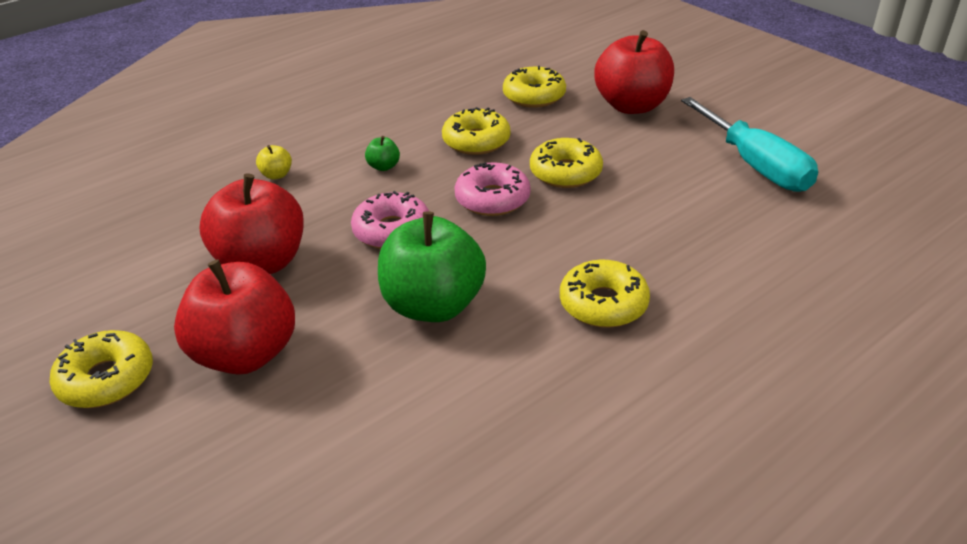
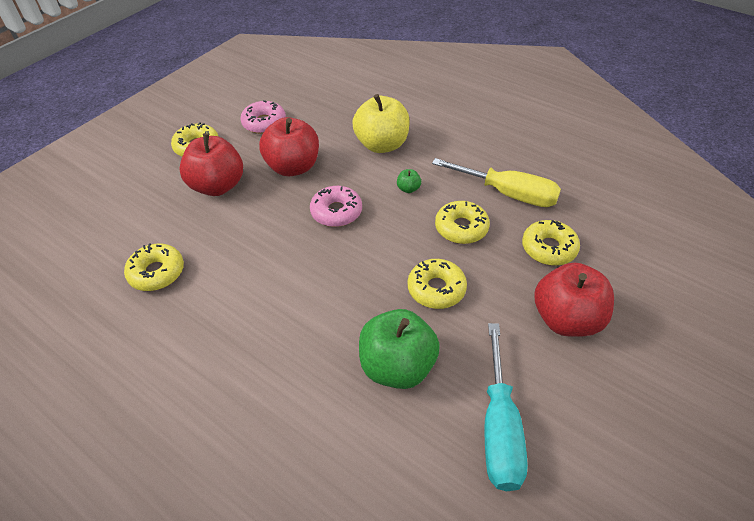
camera: 75 degrees right, 10 degrees up
(276, 175) = (382, 145): yellow apple -> yellow apple, size x2.48
(433, 305) = (266, 249): green apple -> green apple (397, 366)
(437, 103) = (508, 194): none -> yellow screwdriver
(492, 199) = (387, 253): pink donut -> pink donut (264, 123)
(603, 304) = (280, 336): yellow donut -> yellow donut (157, 273)
(755, 165) = (499, 428): turquoise screwdriver -> turquoise screwdriver turned 45 degrees counterclockwise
========
## ASSIGNED TASK
Only an exact copy is wanted here: the line containing "(437, 103) = (508, 194): none" and every later line, up to and including the last line of the listing.

## EXERCISE OUTPUT
(437, 103) = (508, 194): none -> yellow screwdriver
(492, 199) = (387, 253): pink donut -> pink donut (264, 123)
(603, 304) = (280, 336): yellow donut -> yellow donut (157, 273)
(755, 165) = (499, 428): turquoise screwdriver -> turquoise screwdriver turned 45 degrees counterclockwise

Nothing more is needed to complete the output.